SET PROBLEM:
Please return each line of the data below word for word, omitting the pictures.

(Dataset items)
- - - - - - -

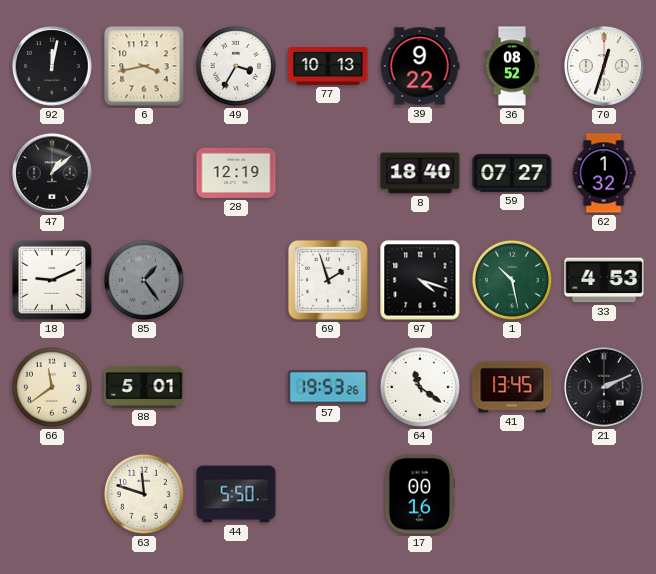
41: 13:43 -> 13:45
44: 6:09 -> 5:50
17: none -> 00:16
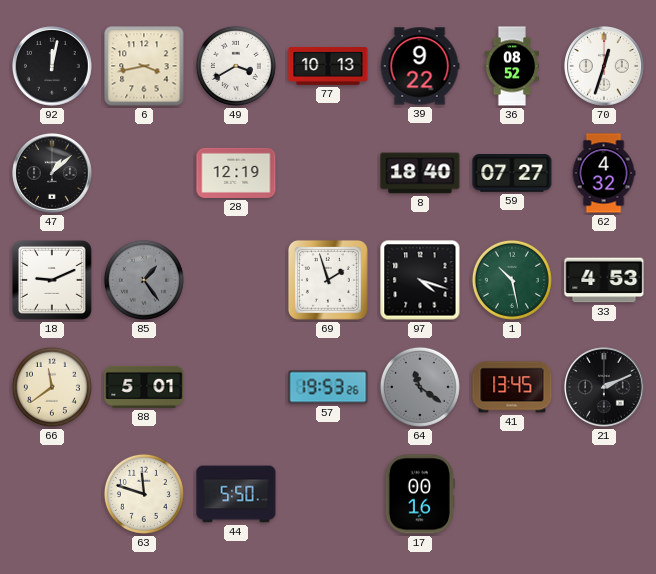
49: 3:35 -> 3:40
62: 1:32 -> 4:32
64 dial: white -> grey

- - - - - - -

RESPONSE:
41: 13:43 -> 13:45
44: 6:09 -> 5:50
17: none -> 00:16
49: 3:35 -> 3:40
62: 1:32 -> 4:32
64 dial: white -> grey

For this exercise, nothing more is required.